WHAT NEEDS TO BE DONE: Starting at the top of the records below, write out each line exactly as it stands, stopping after the line with "pos2: [141, 294, 178, 324]"; exclude the pictures.

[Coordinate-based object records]
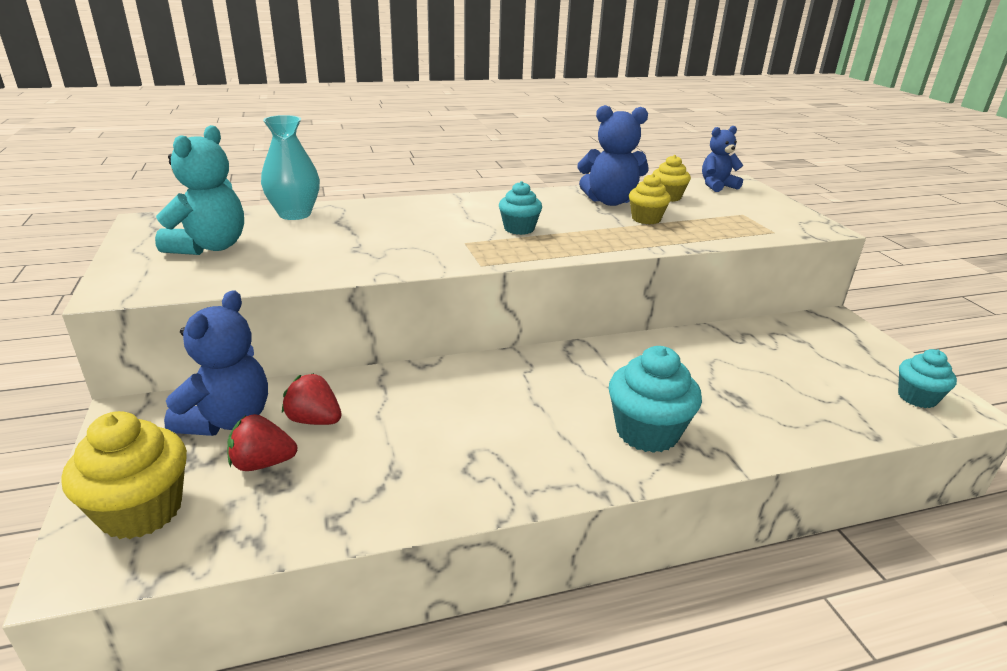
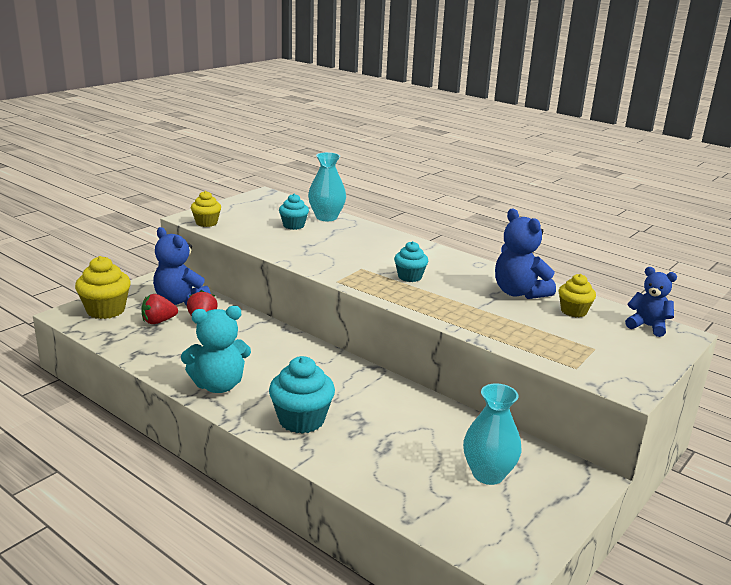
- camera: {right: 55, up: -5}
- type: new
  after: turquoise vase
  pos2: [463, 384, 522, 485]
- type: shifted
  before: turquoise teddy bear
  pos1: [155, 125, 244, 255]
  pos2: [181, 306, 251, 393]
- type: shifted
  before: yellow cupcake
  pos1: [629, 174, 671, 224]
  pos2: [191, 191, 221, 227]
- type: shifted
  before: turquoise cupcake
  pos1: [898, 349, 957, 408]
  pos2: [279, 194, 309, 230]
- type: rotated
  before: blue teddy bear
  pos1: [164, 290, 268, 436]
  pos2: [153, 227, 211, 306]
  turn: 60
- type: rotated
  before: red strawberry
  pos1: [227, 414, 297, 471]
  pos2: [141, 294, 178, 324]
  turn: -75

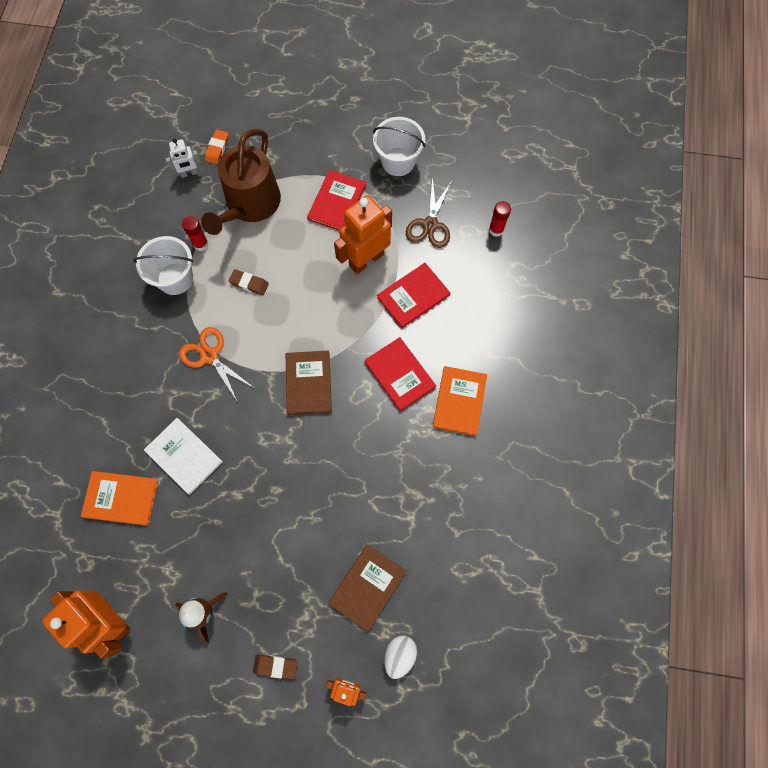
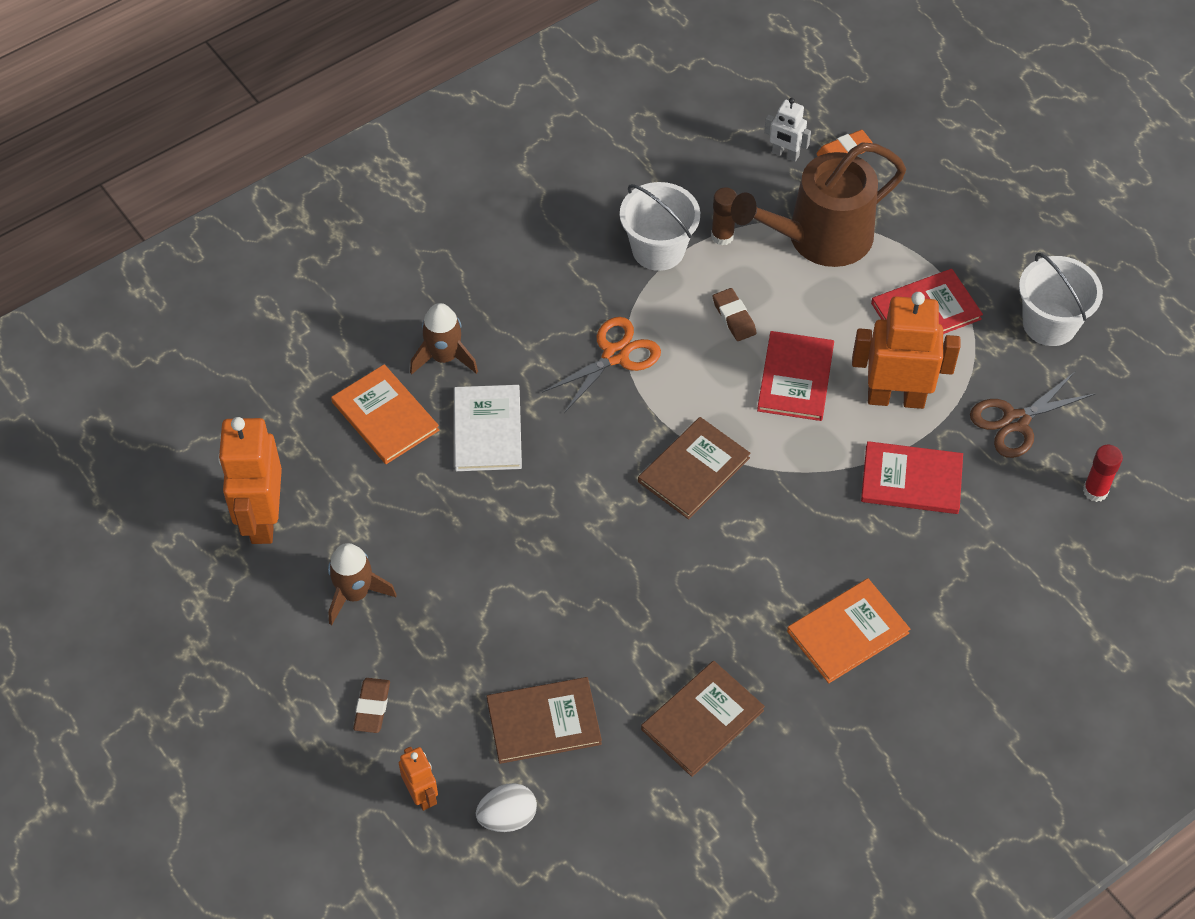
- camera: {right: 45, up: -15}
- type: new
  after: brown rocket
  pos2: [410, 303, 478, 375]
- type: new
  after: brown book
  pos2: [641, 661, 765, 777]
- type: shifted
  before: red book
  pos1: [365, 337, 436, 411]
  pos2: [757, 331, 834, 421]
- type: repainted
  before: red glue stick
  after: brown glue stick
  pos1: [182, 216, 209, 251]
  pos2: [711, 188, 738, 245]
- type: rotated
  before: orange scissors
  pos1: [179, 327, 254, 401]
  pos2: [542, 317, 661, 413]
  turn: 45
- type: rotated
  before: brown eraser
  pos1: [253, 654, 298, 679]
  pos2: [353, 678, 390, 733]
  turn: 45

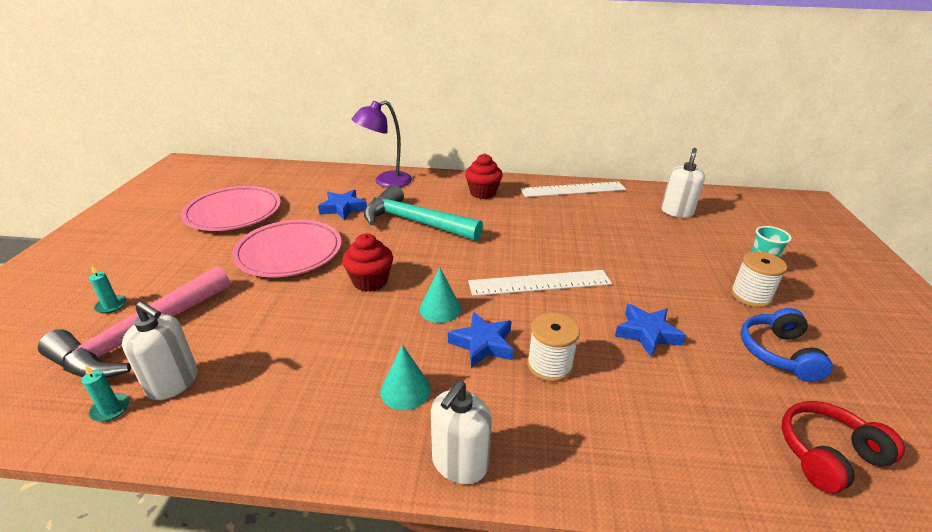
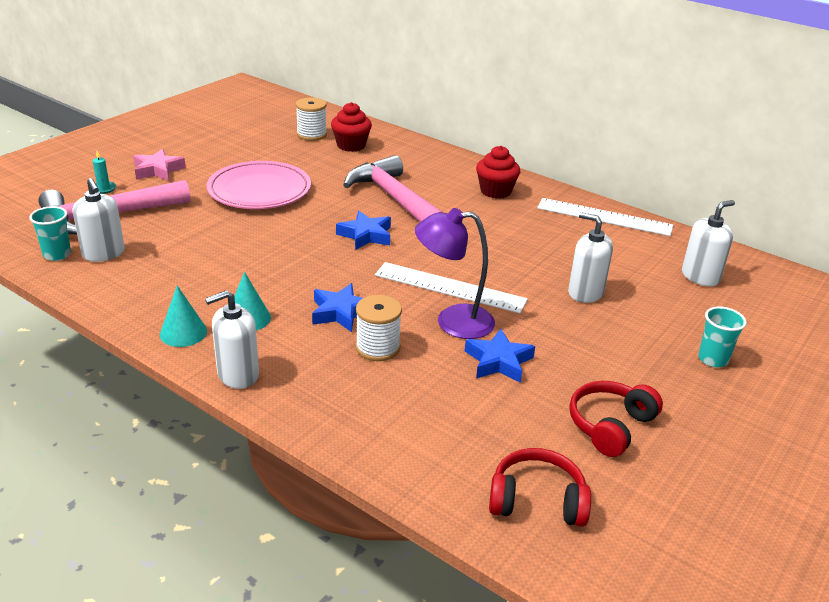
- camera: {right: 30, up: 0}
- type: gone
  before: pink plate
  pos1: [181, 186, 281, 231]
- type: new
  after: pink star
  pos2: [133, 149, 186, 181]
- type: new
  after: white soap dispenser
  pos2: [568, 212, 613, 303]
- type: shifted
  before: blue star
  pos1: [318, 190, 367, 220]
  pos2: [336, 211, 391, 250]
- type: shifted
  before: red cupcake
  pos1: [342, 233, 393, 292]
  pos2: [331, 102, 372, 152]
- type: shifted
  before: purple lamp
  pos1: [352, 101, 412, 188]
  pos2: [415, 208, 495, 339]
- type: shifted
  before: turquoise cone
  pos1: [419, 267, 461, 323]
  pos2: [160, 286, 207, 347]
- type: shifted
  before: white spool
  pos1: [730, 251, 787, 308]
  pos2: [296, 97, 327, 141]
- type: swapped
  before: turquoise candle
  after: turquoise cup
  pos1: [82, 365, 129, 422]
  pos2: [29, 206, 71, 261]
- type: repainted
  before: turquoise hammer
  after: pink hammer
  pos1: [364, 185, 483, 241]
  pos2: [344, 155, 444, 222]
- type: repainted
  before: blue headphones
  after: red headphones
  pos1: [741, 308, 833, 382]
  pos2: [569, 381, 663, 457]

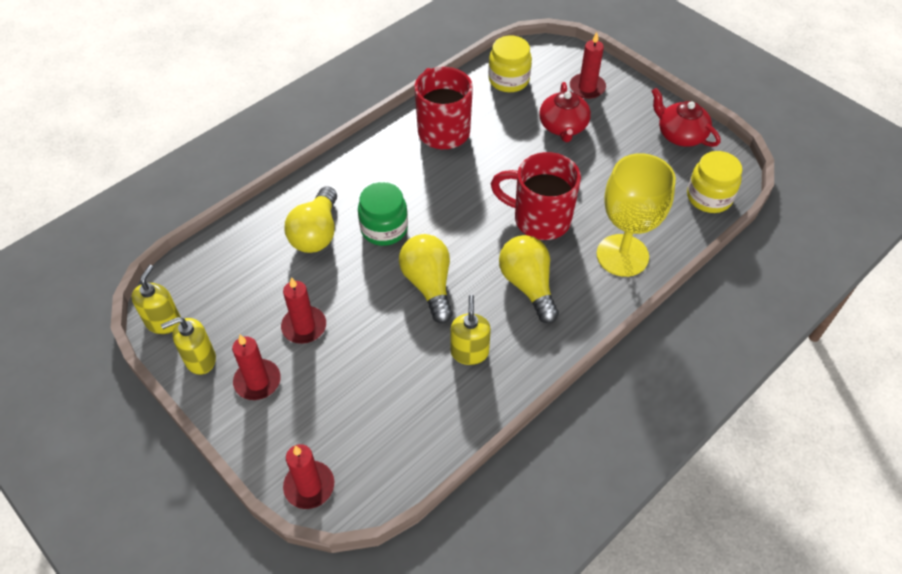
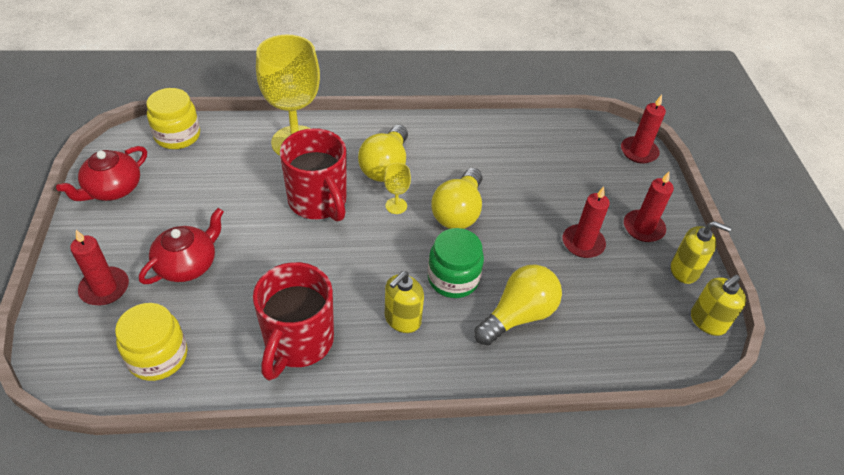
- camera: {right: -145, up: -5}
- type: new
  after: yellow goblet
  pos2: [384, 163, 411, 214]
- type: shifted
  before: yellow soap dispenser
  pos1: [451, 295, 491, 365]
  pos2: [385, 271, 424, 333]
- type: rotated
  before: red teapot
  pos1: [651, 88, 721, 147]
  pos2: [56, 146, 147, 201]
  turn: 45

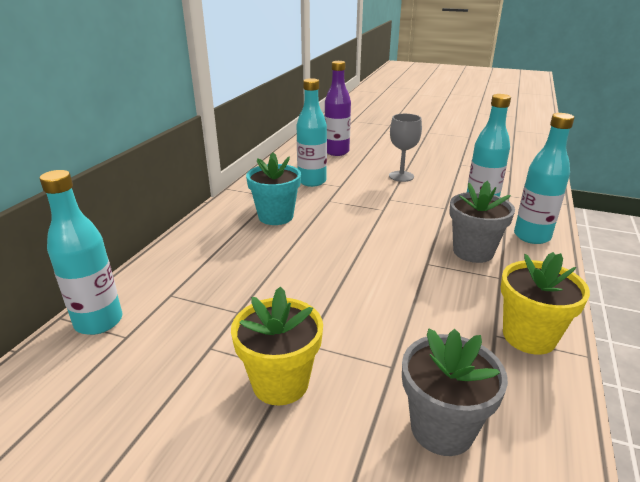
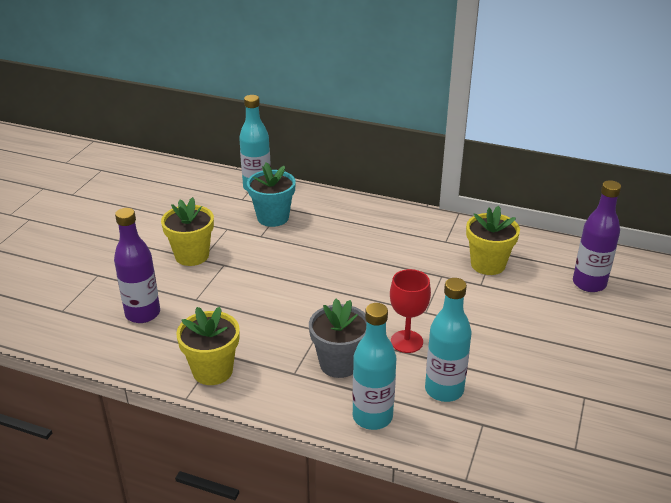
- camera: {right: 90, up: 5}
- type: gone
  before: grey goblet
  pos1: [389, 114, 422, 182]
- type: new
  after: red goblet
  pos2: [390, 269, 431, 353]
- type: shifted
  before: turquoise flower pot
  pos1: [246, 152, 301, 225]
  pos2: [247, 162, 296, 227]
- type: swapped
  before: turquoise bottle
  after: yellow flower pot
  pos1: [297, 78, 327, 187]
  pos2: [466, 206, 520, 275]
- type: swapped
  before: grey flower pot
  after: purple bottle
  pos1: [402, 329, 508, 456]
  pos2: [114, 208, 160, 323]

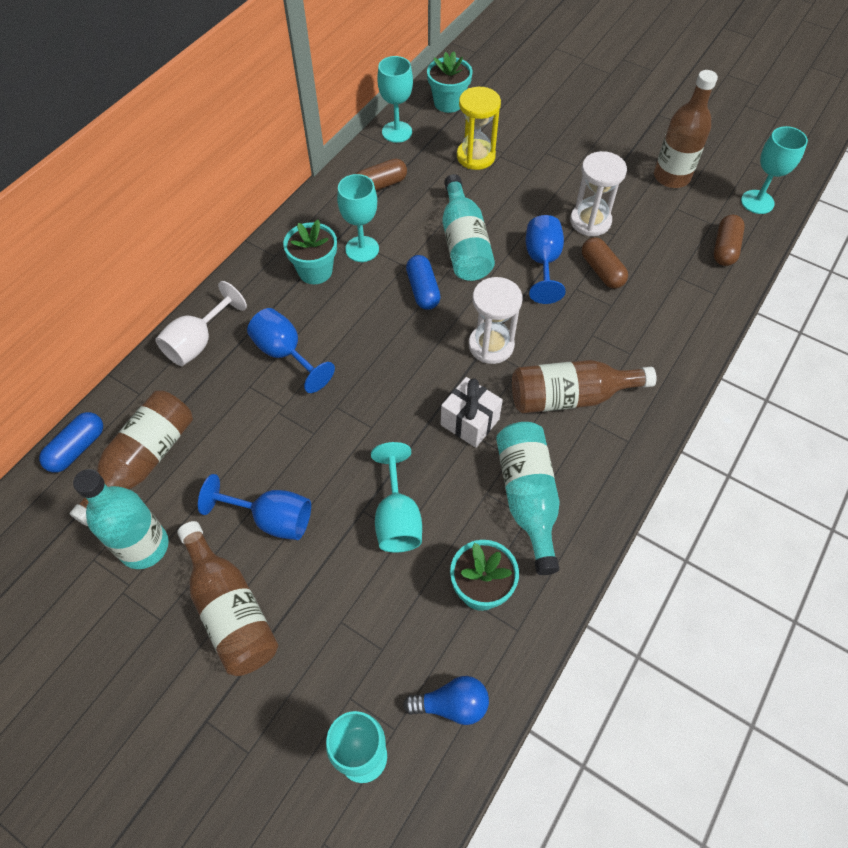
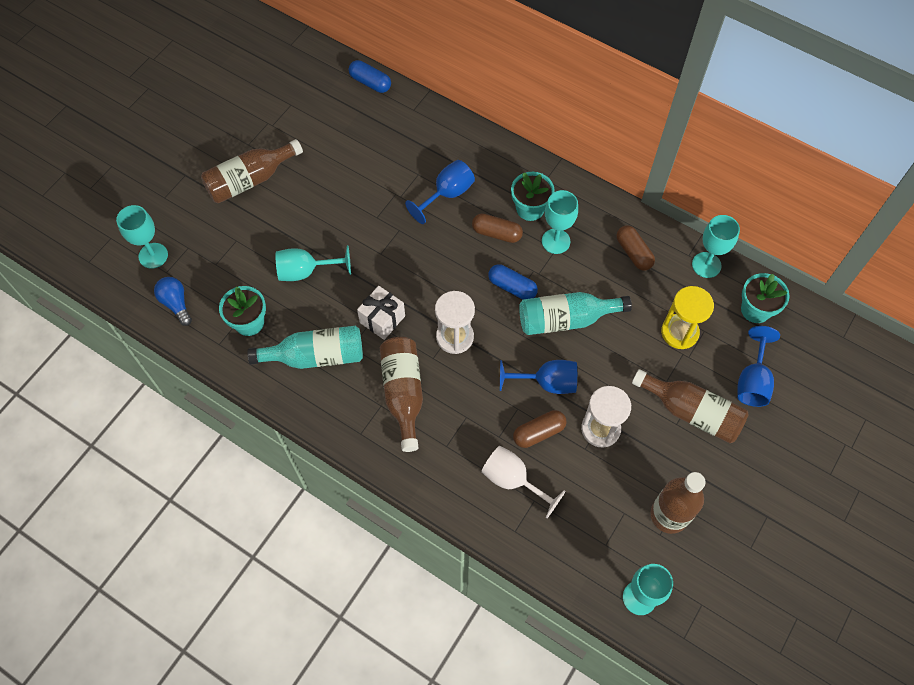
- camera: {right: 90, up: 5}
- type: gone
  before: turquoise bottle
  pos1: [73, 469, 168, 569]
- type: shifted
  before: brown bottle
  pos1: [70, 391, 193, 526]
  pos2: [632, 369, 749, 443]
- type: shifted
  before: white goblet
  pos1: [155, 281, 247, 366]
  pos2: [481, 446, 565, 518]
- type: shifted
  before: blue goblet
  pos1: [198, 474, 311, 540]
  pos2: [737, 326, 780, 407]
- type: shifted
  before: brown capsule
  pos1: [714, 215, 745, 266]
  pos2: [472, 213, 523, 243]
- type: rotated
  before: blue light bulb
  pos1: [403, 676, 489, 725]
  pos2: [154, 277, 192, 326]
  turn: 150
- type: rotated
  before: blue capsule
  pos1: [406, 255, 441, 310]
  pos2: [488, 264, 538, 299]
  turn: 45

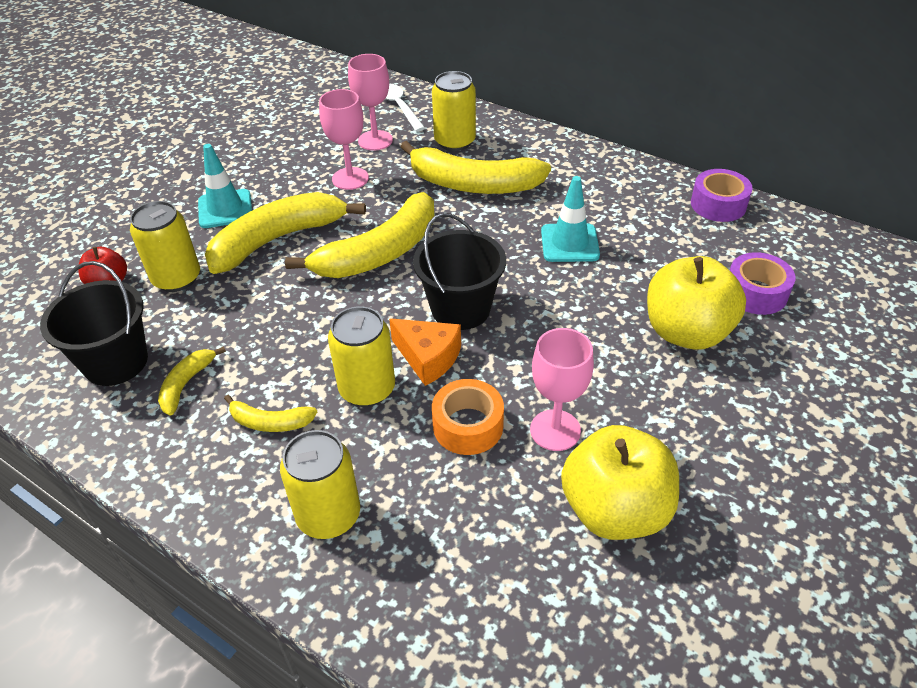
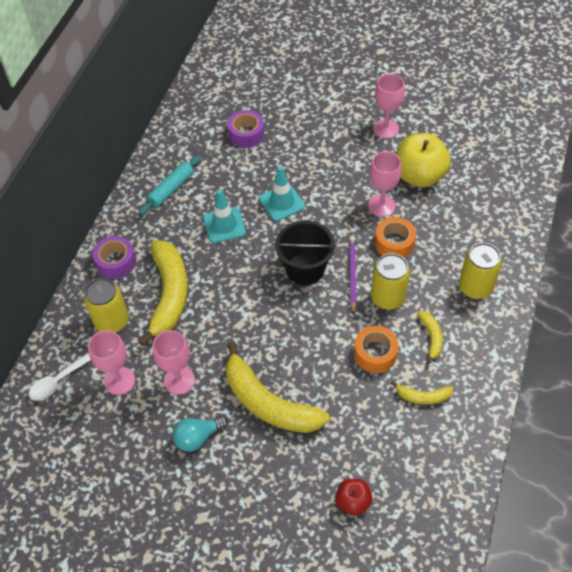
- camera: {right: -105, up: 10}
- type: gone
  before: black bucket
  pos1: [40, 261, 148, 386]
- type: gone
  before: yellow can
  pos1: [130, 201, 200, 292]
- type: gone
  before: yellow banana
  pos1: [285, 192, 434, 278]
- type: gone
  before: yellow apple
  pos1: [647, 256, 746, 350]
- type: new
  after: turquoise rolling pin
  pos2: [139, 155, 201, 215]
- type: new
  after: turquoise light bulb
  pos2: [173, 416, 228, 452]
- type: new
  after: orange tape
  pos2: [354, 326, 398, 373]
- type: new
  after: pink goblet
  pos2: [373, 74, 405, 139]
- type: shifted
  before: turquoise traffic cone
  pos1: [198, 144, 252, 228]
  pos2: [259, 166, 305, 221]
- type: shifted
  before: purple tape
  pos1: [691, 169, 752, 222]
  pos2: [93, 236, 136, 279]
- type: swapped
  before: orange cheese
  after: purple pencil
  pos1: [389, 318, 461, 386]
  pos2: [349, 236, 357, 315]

RESPONSE FOR THIS EXERCISE:
- camera: {right: 55, up: -5}
- type: new
  after: turquoise vase
  pos2: [463, 384, 522, 485]
- type: shifted
  before: turquoise teddy bear
  pos1: [155, 125, 244, 255]
  pos2: [181, 306, 251, 393]
- type: shifted
  before: yellow cupcake
  pos1: [629, 174, 671, 224]
  pos2: [191, 191, 221, 227]
- type: shifted
  before: turquoise cupcake
  pos1: [898, 349, 957, 408]
  pos2: [279, 194, 309, 230]
- type: rotated
  before: blue teddy bear
  pos1: [164, 290, 268, 436]
  pos2: [153, 227, 211, 306]
  turn: 60
- type: rotated
  before: red strawberry
  pos1: [227, 414, 297, 471]
  pos2: [141, 294, 178, 324]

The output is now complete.